TASK PROMPT »
Of all the lines in the records below, copy only those that contain the string "house".

Scene change data:

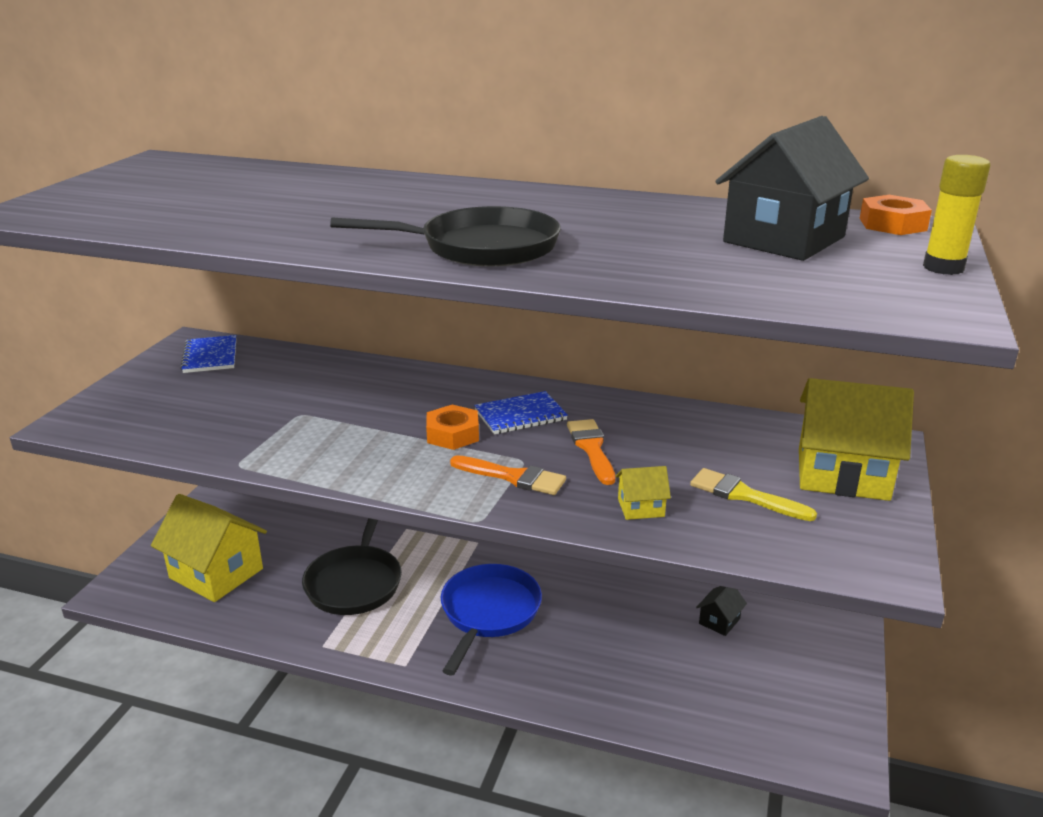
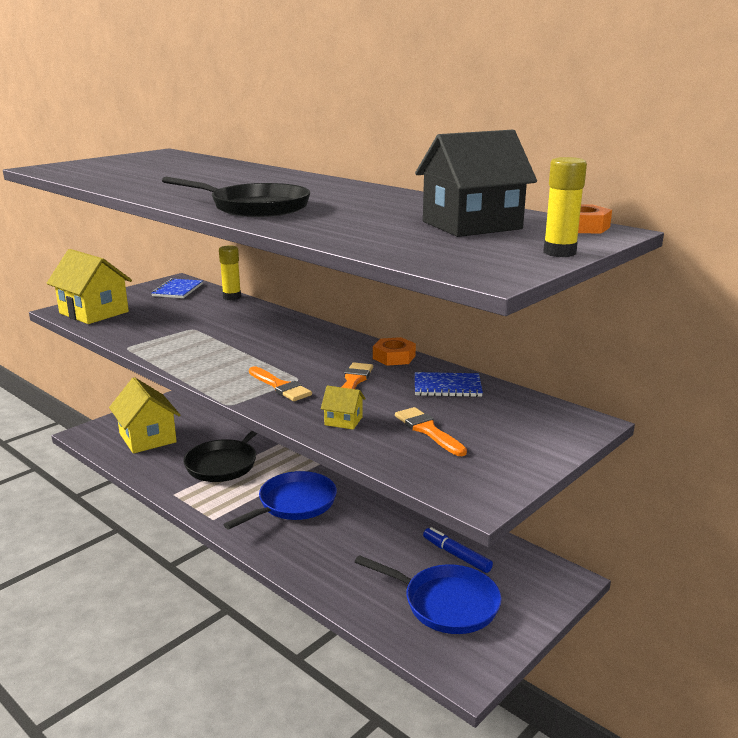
camera: 25 degrees right, 5 degrees down
(300, 353) = (232, 297): none -> yellow glue stick
(452, 434) = (271, 356): orange nut -> orange nut (394, 357)
(520, 415) = (329, 354): blue notebook -> blue notebook (447, 387)
(719, 621) = (456, 555): black house -> blue marker
(744, 495) = (428, 430): yellow brush -> orange brush
(756, 685) = (446, 603): none -> blue pan
(842, 474) = (523, 435): yellow house -> yellow house (94, 312)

FINISHED EXERCISE »
(719, 621) = (456, 555): black house -> blue marker
(842, 474) = (523, 435): yellow house -> yellow house (94, 312)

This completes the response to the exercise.